Segment Start: Entries supplied

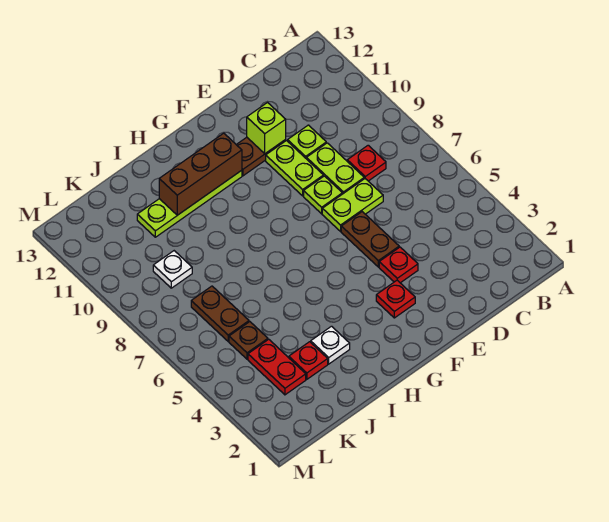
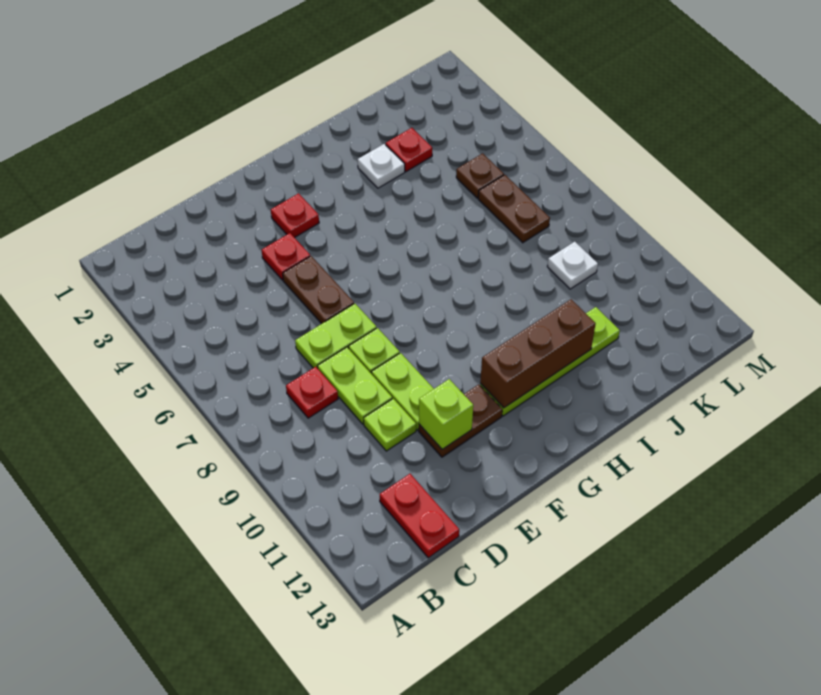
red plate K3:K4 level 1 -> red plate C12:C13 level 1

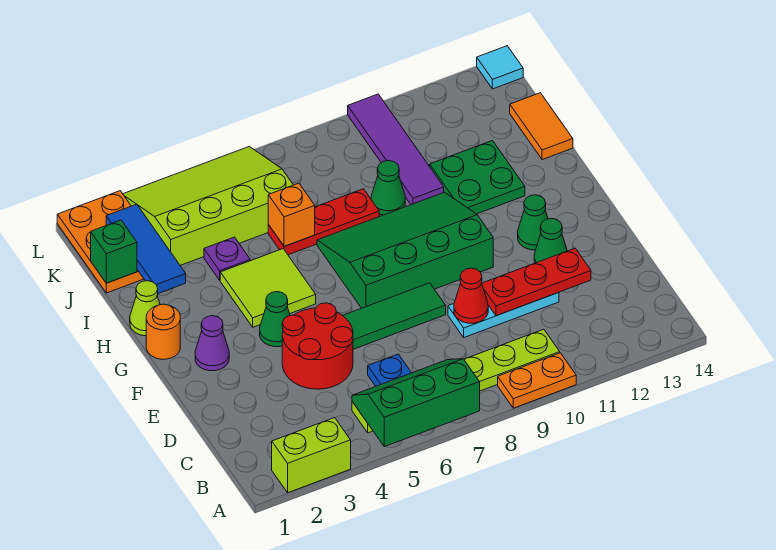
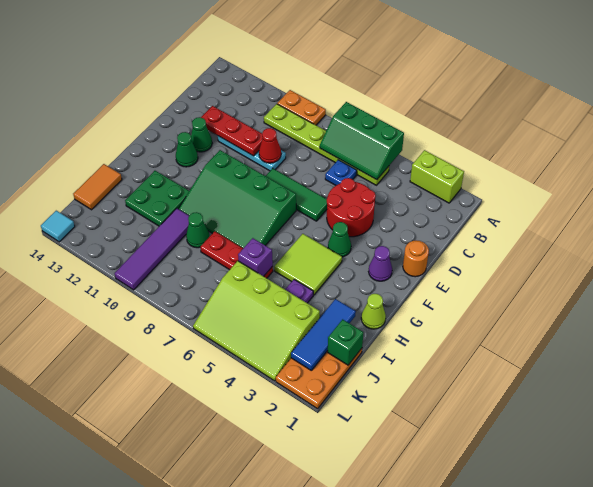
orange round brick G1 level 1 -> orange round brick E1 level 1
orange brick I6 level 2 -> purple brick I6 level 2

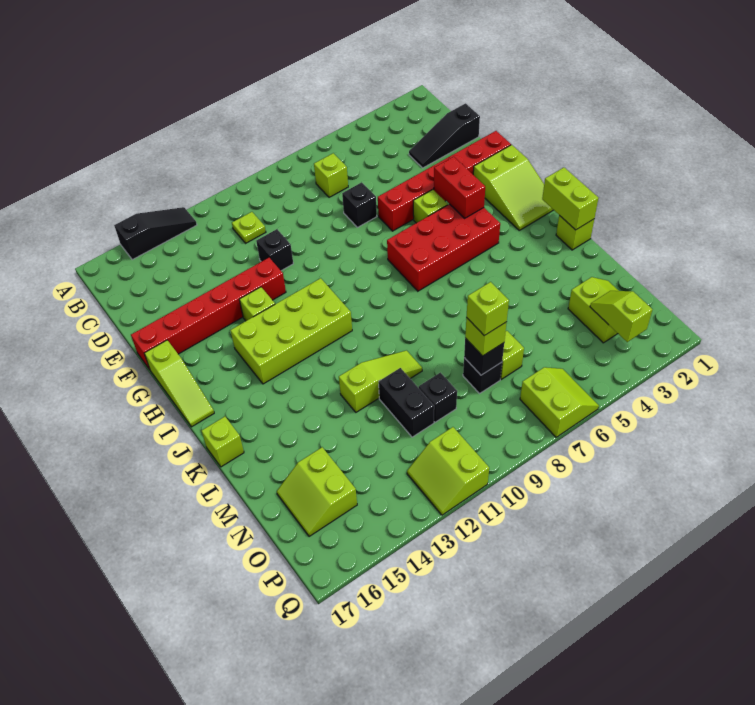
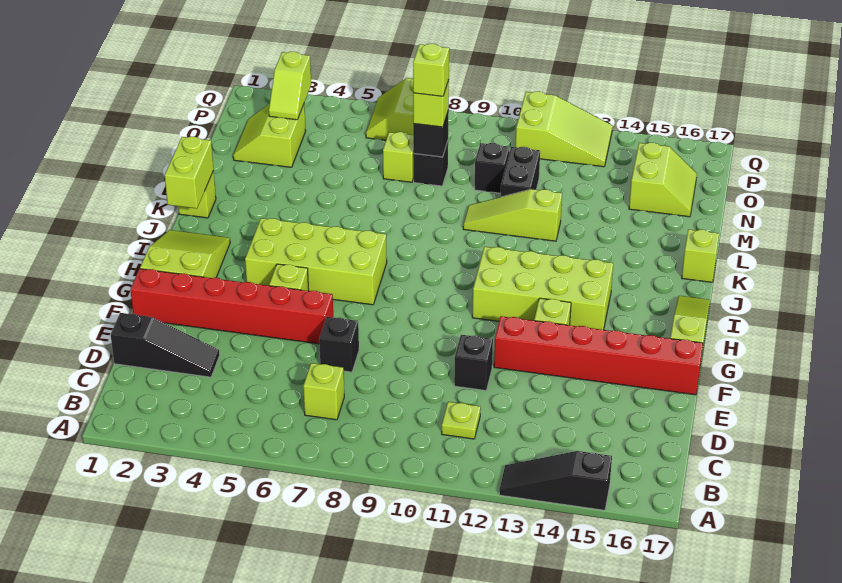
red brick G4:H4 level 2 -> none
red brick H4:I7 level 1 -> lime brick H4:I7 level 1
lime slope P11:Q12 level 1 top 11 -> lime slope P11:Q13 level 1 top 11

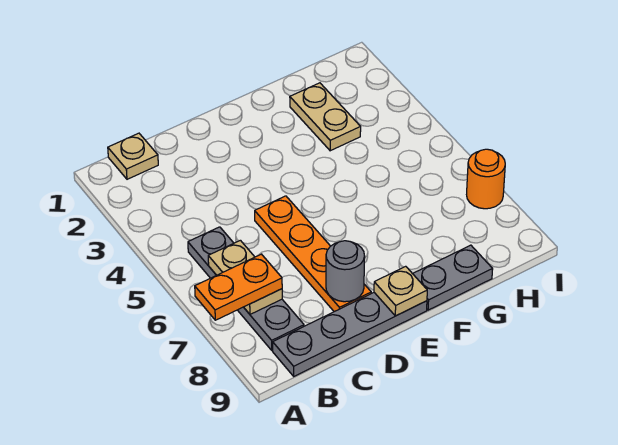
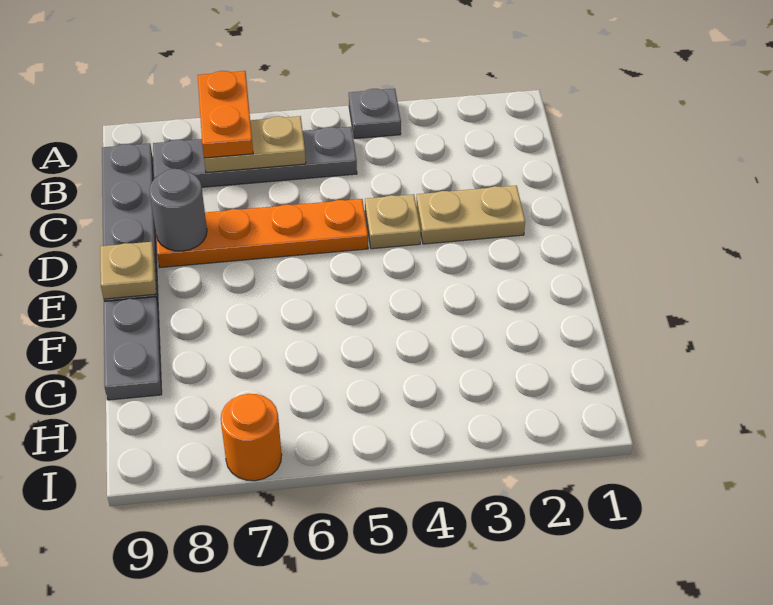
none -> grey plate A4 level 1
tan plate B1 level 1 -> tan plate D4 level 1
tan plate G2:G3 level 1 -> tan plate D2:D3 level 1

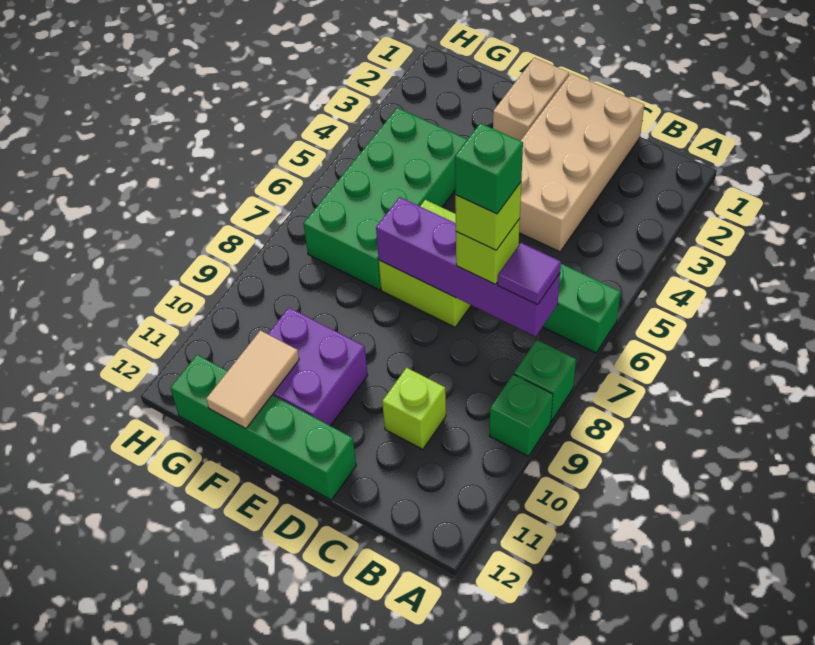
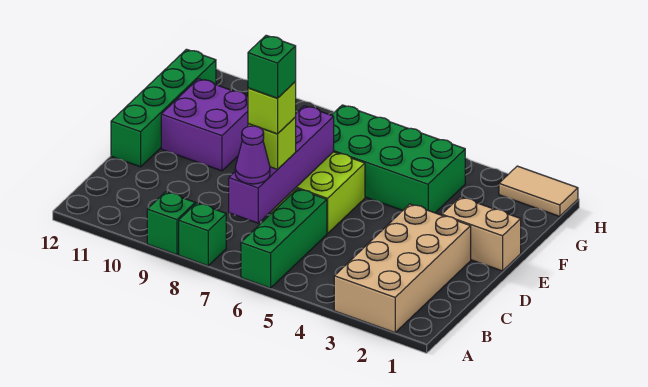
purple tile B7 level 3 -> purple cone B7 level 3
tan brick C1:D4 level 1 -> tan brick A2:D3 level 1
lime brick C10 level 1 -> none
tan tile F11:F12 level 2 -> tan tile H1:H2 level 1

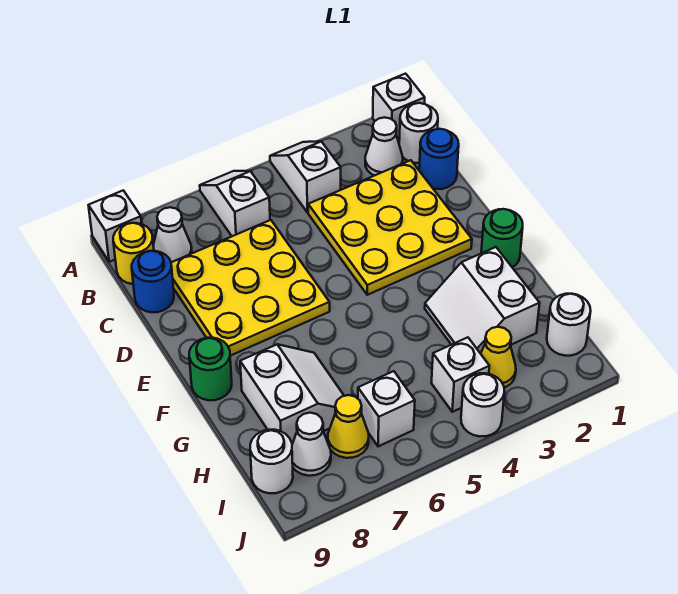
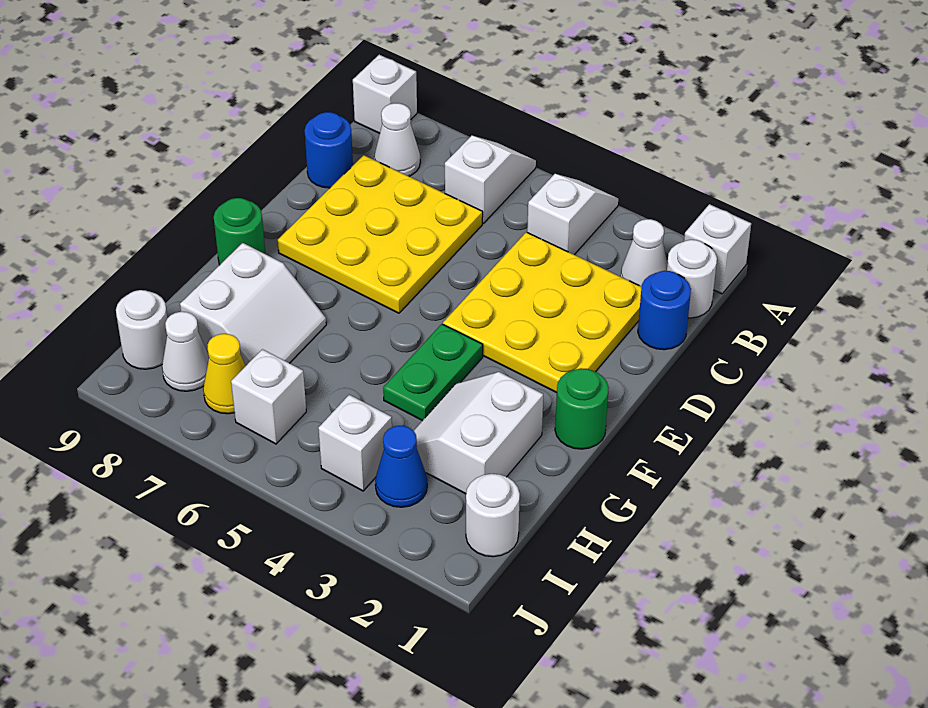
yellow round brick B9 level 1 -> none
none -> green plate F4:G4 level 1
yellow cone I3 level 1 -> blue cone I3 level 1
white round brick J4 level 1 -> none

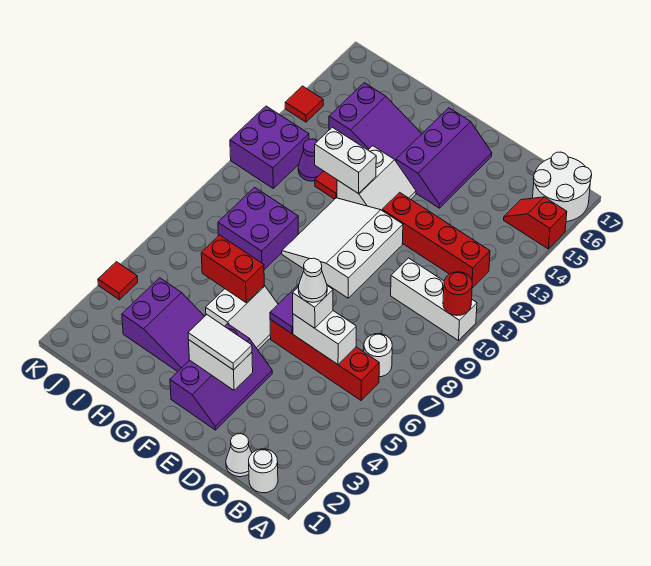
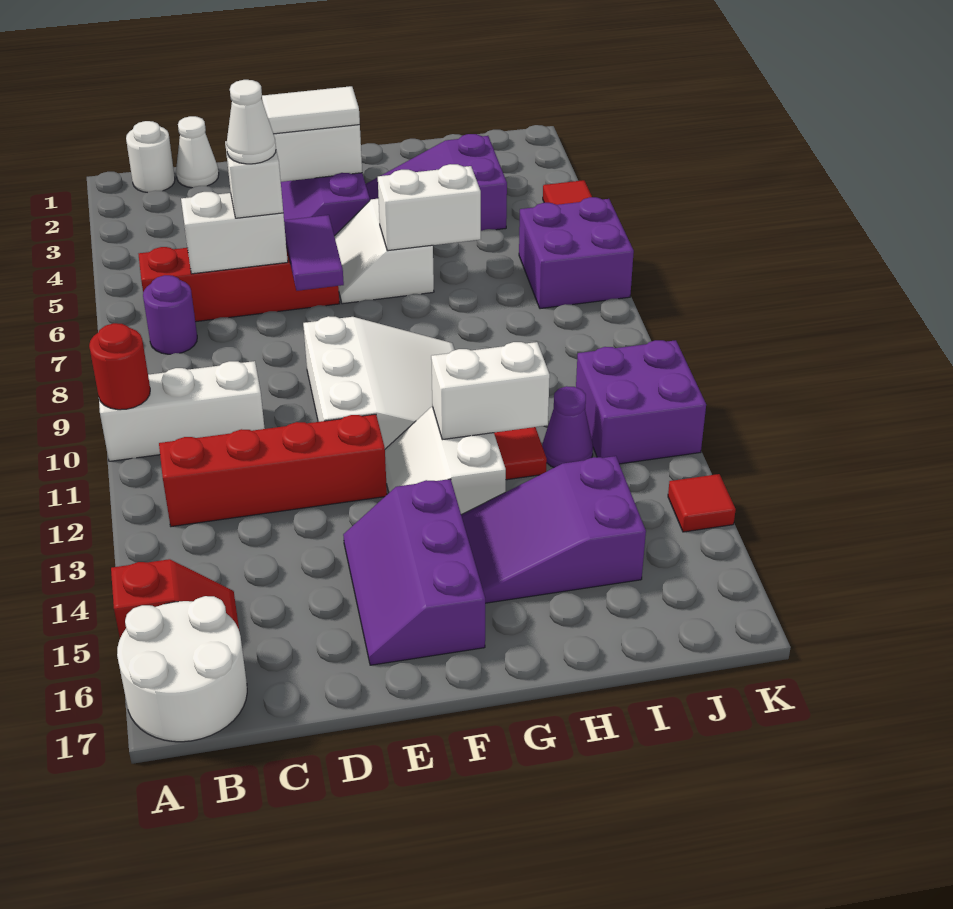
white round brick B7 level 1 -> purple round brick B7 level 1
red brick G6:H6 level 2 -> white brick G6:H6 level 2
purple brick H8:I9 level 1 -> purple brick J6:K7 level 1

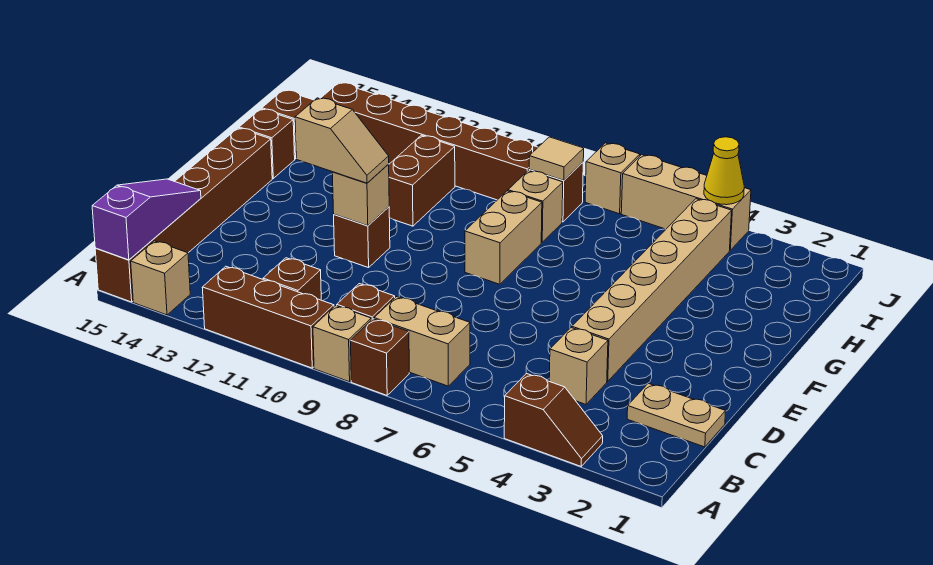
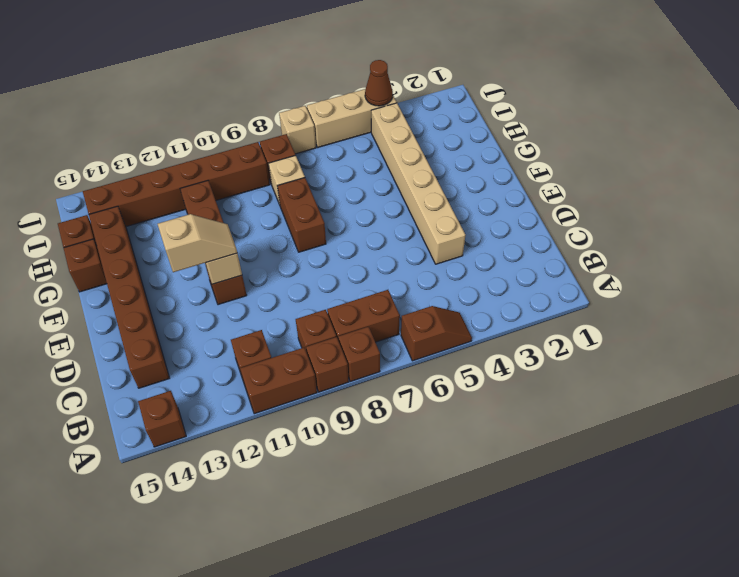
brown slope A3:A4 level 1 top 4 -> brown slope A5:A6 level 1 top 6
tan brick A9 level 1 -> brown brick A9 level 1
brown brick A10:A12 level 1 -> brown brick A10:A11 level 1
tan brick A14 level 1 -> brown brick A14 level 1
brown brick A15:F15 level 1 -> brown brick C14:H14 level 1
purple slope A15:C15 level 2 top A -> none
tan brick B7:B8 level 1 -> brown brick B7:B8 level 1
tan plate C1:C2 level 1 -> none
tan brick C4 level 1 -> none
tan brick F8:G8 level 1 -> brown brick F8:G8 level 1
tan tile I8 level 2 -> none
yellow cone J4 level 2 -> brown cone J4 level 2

Segment End: Entries supplied

▸ **Your instructions**: Repeat the records above exactly, without any pictures.

▸ **Worked solution**:
red plate K3:K4 level 1 -> red plate C12:C13 level 1

orange round brick G1 level 1 -> orange round brick E1 level 1
orange brick I6 level 2 -> purple brick I6 level 2

red brick G4:H4 level 2 -> none
red brick H4:I7 level 1 -> lime brick H4:I7 level 1
lime slope P11:Q12 level 1 top 11 -> lime slope P11:Q13 level 1 top 11

none -> grey plate A4 level 1
tan plate B1 level 1 -> tan plate D4 level 1
tan plate G2:G3 level 1 -> tan plate D2:D3 level 1

purple tile B7 level 3 -> purple cone B7 level 3
tan brick C1:D4 level 1 -> tan brick A2:D3 level 1
lime brick C10 level 1 -> none
tan tile F11:F12 level 2 -> tan tile H1:H2 level 1

yellow round brick B9 level 1 -> none
none -> green plate F4:G4 level 1
yellow cone I3 level 1 -> blue cone I3 level 1
white round brick J4 level 1 -> none

white round brick B7 level 1 -> purple round brick B7 level 1
red brick G6:H6 level 2 -> white brick G6:H6 level 2
purple brick H8:I9 level 1 -> purple brick J6:K7 level 1

brown slope A3:A4 level 1 top 4 -> brown slope A5:A6 level 1 top 6
tan brick A9 level 1 -> brown brick A9 level 1
brown brick A10:A12 level 1 -> brown brick A10:A11 level 1
tan brick A14 level 1 -> brown brick A14 level 1
brown brick A15:F15 level 1 -> brown brick C14:H14 level 1
purple slope A15:C15 level 2 top A -> none
tan brick B7:B8 level 1 -> brown brick B7:B8 level 1
tan plate C1:C2 level 1 -> none
tan brick C4 level 1 -> none
tan brick F8:G8 level 1 -> brown brick F8:G8 level 1
tan tile I8 level 2 -> none
yellow cone J4 level 2 -> brown cone J4 level 2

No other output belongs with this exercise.